How many of the lines below contain "schottky"? Reply with only that figure.

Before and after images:
= = = = =

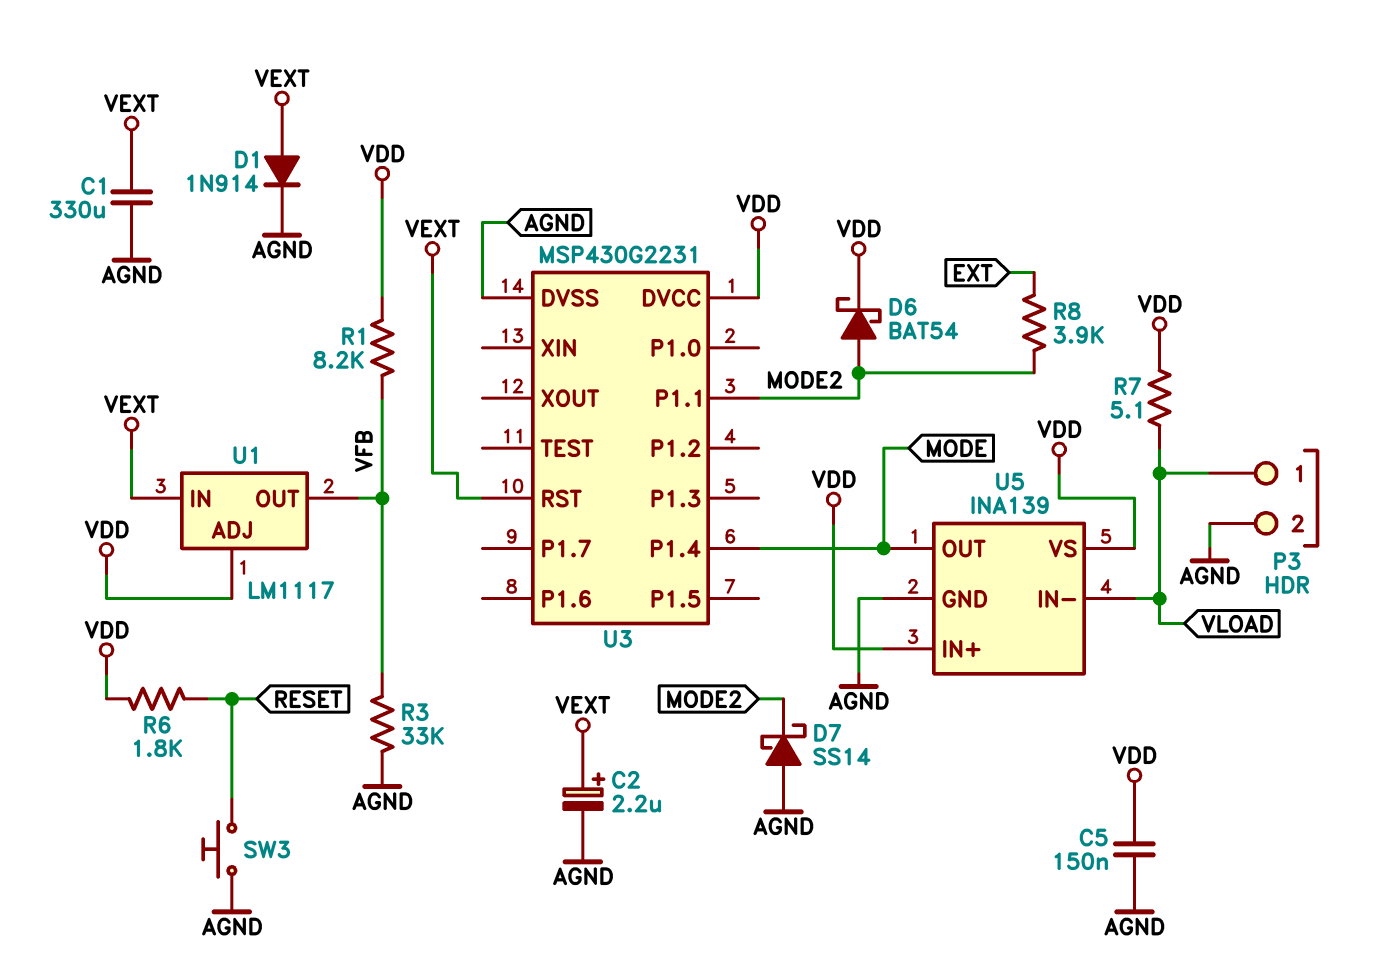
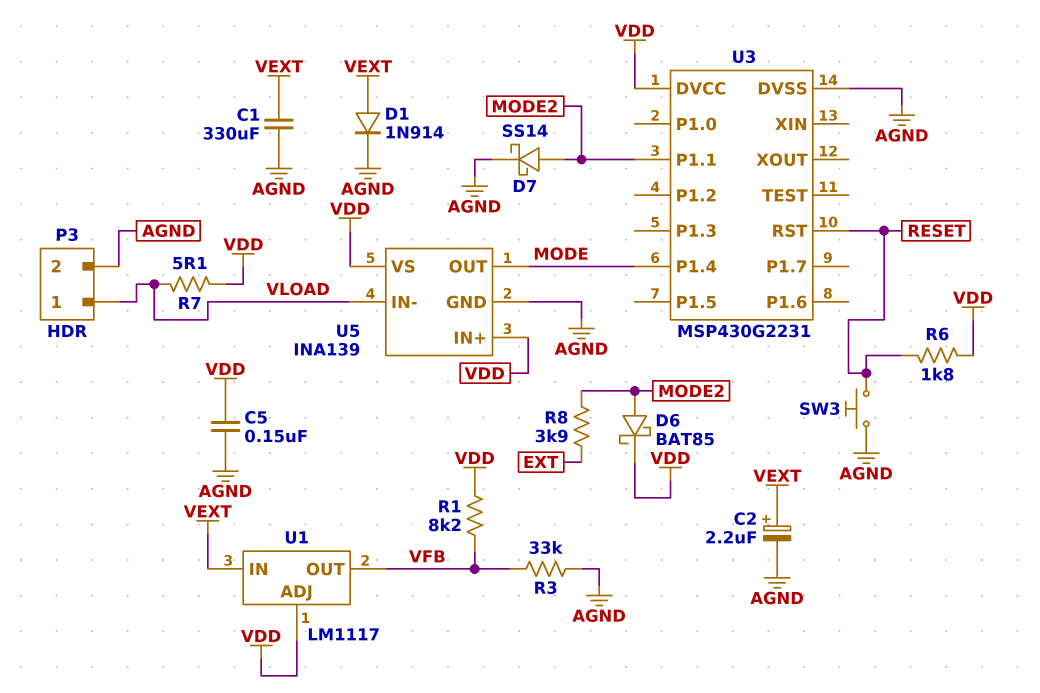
D6: schottky BAT54 (A MODE2, K VDD) -> schottky BAT85 (A MODE2, K VDD)
D7: schottky SS14 (A AGND, K MODE2) -> schottky SS14 (A MODE2, K AGND)
U3 pin RST: VEXT -> RESET

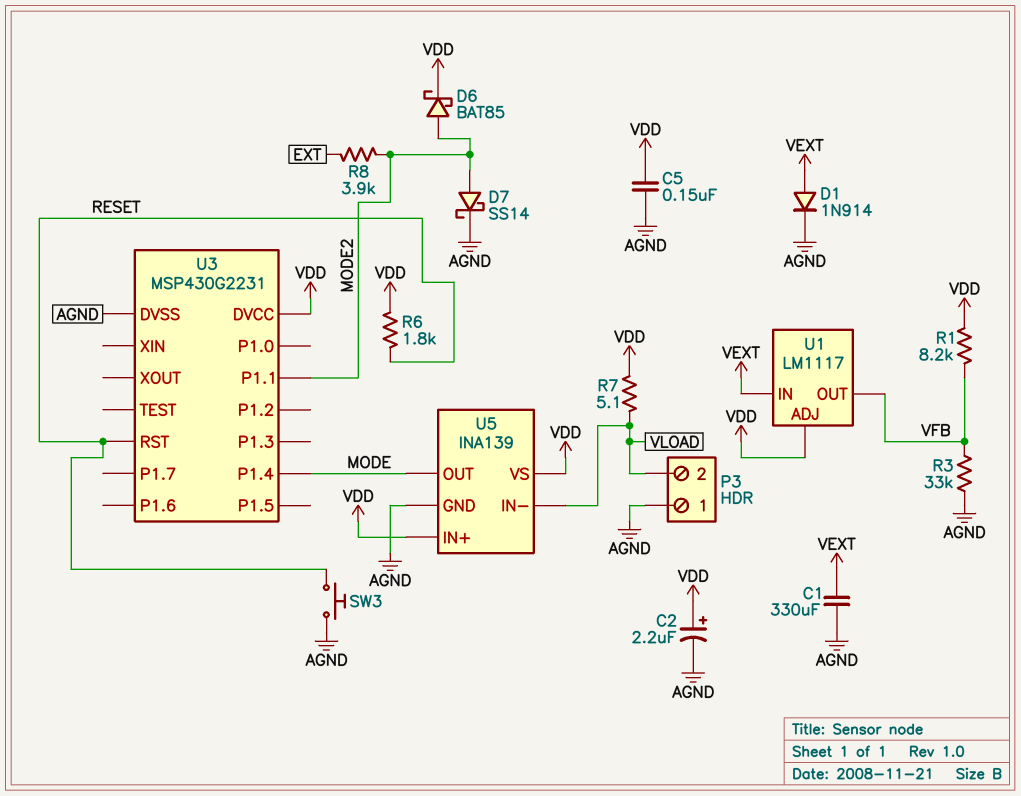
C2: 2.2uF (plus VEXT, minus AGND) -> 2.2uF (plus VDD, minus AGND)
P3 pin 1: VLOAD -> AGND
P3 pin 2: AGND -> VLOAD

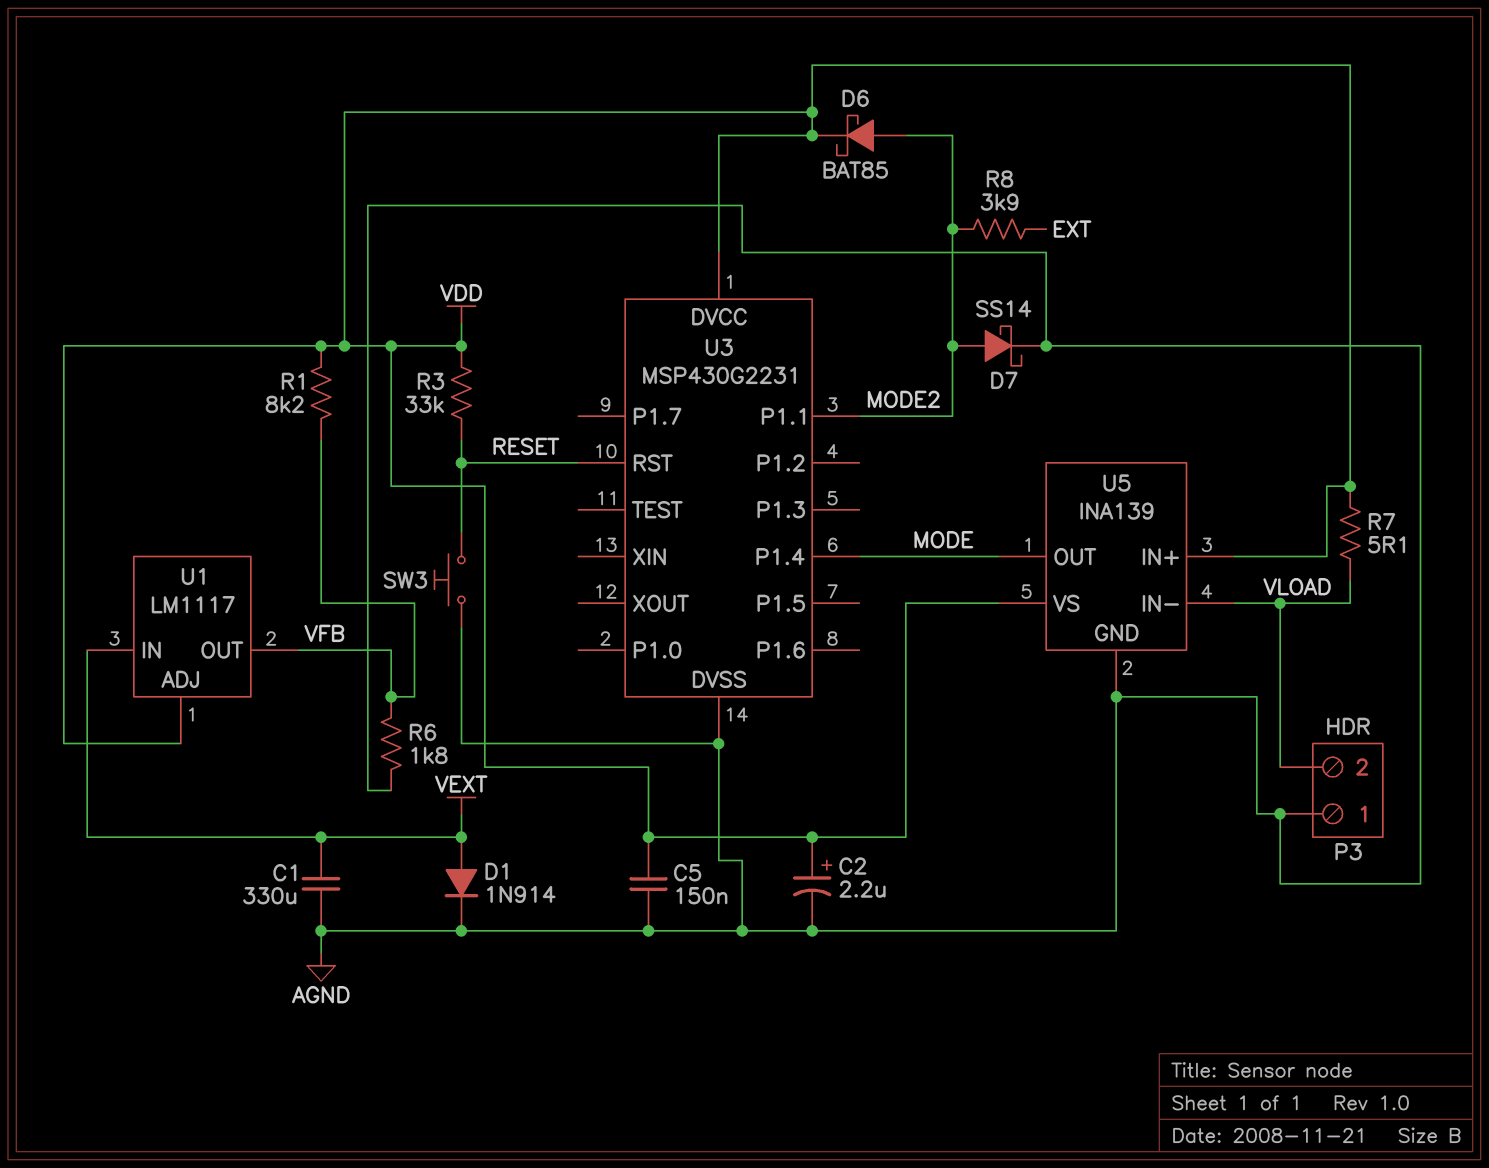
R3: 33k (AGND, VFB) -> 33k (RESET, VDD)
R6: 1.8k (RESET, VDD) -> 1.8k (AGND, VFB)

= = = = =

**FINISHED EXERCISE:** 2